About this exercise
If a picture appears in the records, leave it out and transcribe the rest exactly.

(Beginning of Supplied records)

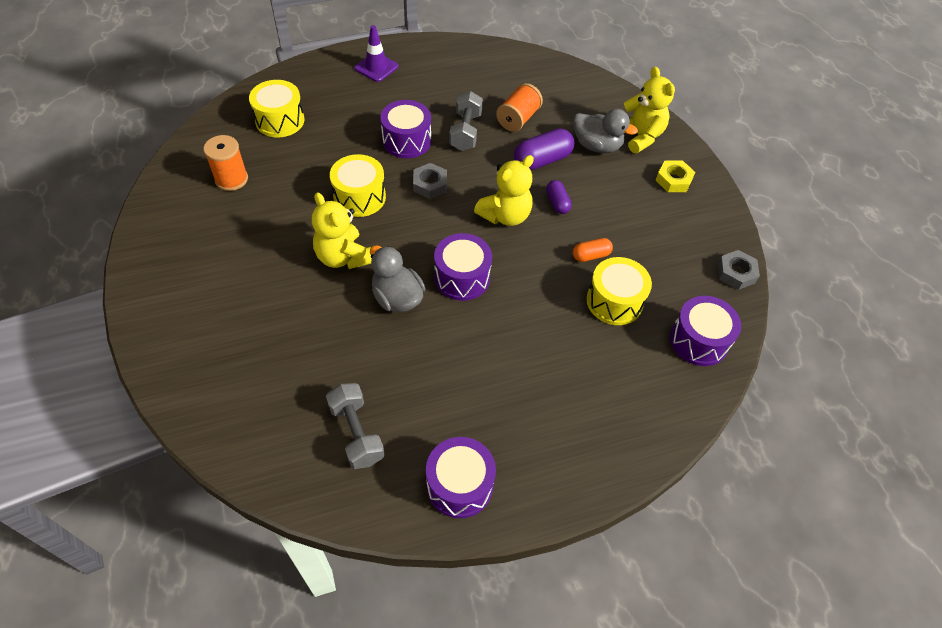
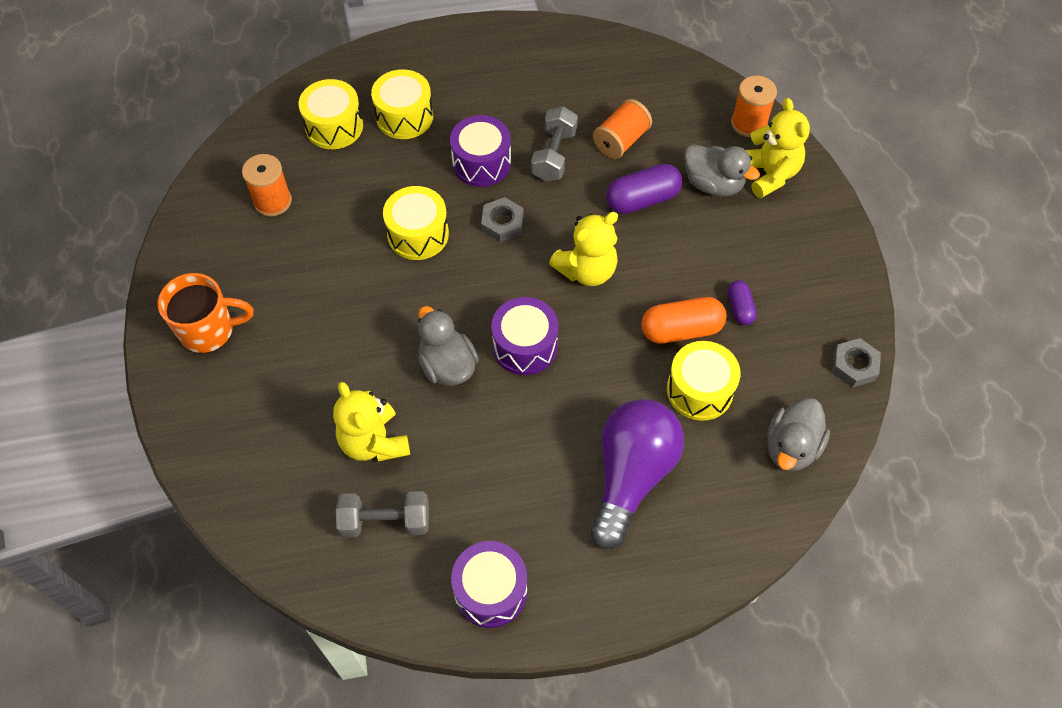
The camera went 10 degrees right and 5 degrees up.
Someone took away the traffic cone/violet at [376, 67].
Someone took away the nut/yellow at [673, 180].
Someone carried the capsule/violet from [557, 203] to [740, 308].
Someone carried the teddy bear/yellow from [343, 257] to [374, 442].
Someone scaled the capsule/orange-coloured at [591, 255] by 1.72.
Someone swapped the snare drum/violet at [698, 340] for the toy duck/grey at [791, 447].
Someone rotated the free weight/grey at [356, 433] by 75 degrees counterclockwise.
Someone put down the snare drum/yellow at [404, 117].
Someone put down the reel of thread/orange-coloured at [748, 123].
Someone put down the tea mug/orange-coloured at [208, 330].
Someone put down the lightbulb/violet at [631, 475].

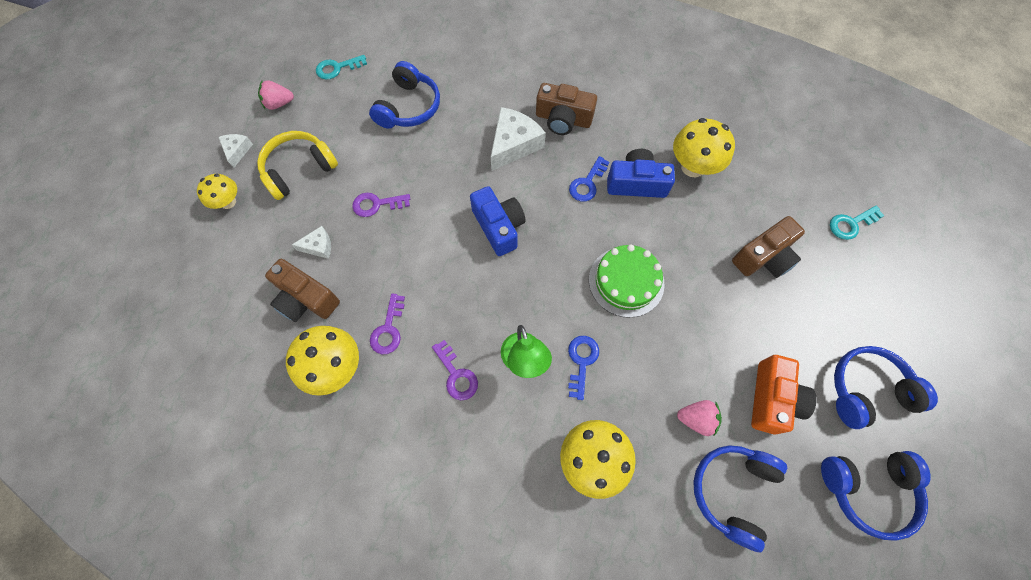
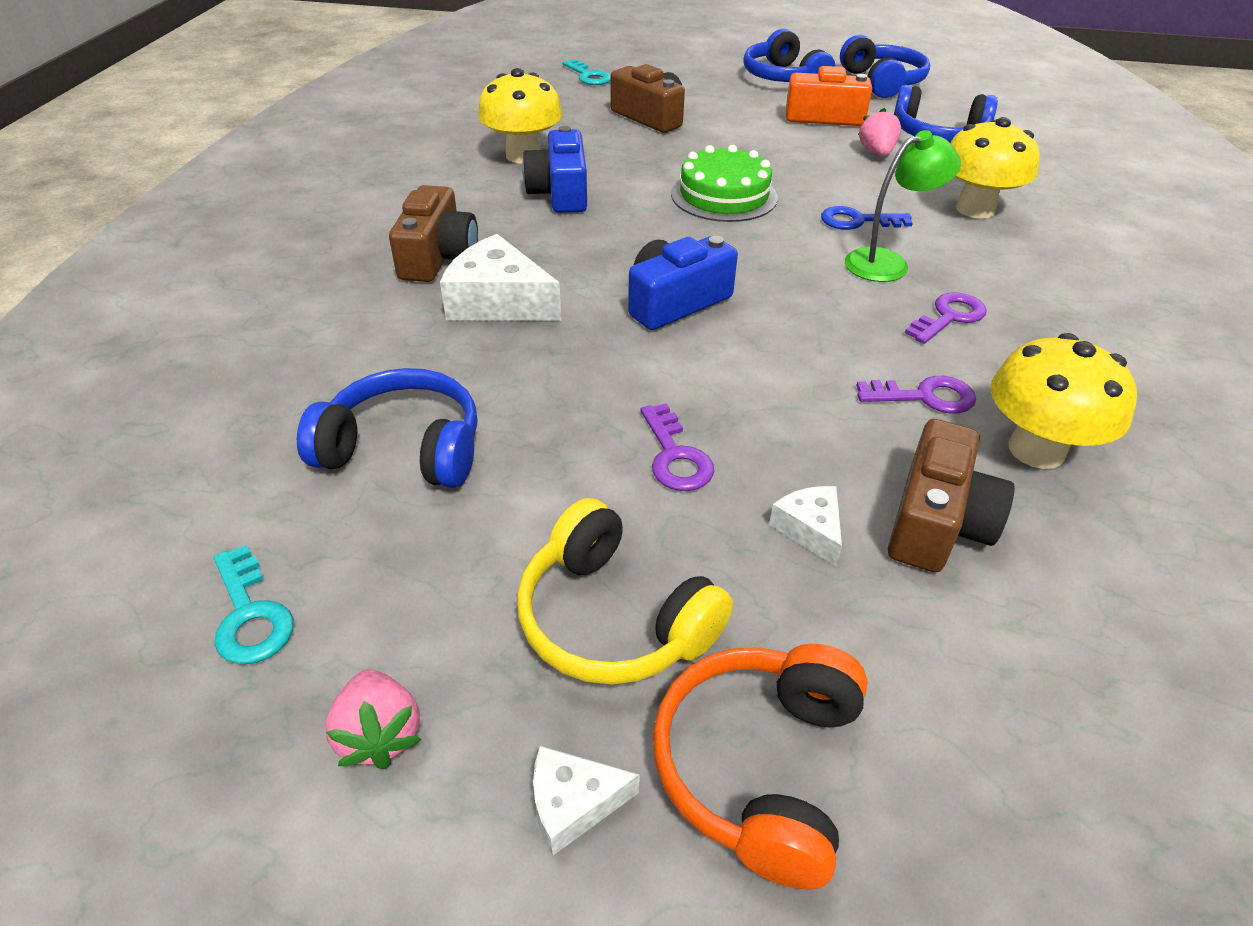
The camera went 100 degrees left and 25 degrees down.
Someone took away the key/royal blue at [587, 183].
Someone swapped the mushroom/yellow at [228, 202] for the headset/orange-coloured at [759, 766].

(End of Supplied records)

Output below
The camera went 10 degrees right and 5 degrees up.
Someone took away the traffic cone/violet at [376, 67].
Someone took away the nut/yellow at [673, 180].
Someone carried the capsule/violet from [557, 203] to [740, 308].
Someone carried the teddy bear/yellow from [343, 257] to [374, 442].
Someone scaled the capsule/orange-coloured at [591, 255] by 1.72.
Someone swapped the snare drum/violet at [698, 340] for the toy duck/grey at [791, 447].
Someone rotated the free weight/grey at [356, 433] by 75 degrees counterclockwise.
Someone put down the snare drum/yellow at [404, 117].
Someone put down the reel of thread/orange-coloured at [748, 123].
Someone put down the tea mug/orange-coloured at [208, 330].
Someone put down the lightbulb/violet at [631, 475].

The camera went 100 degrees left and 25 degrees down.
Someone took away the key/royal blue at [587, 183].
Someone swapped the mushroom/yellow at [228, 202] for the headset/orange-coloured at [759, 766].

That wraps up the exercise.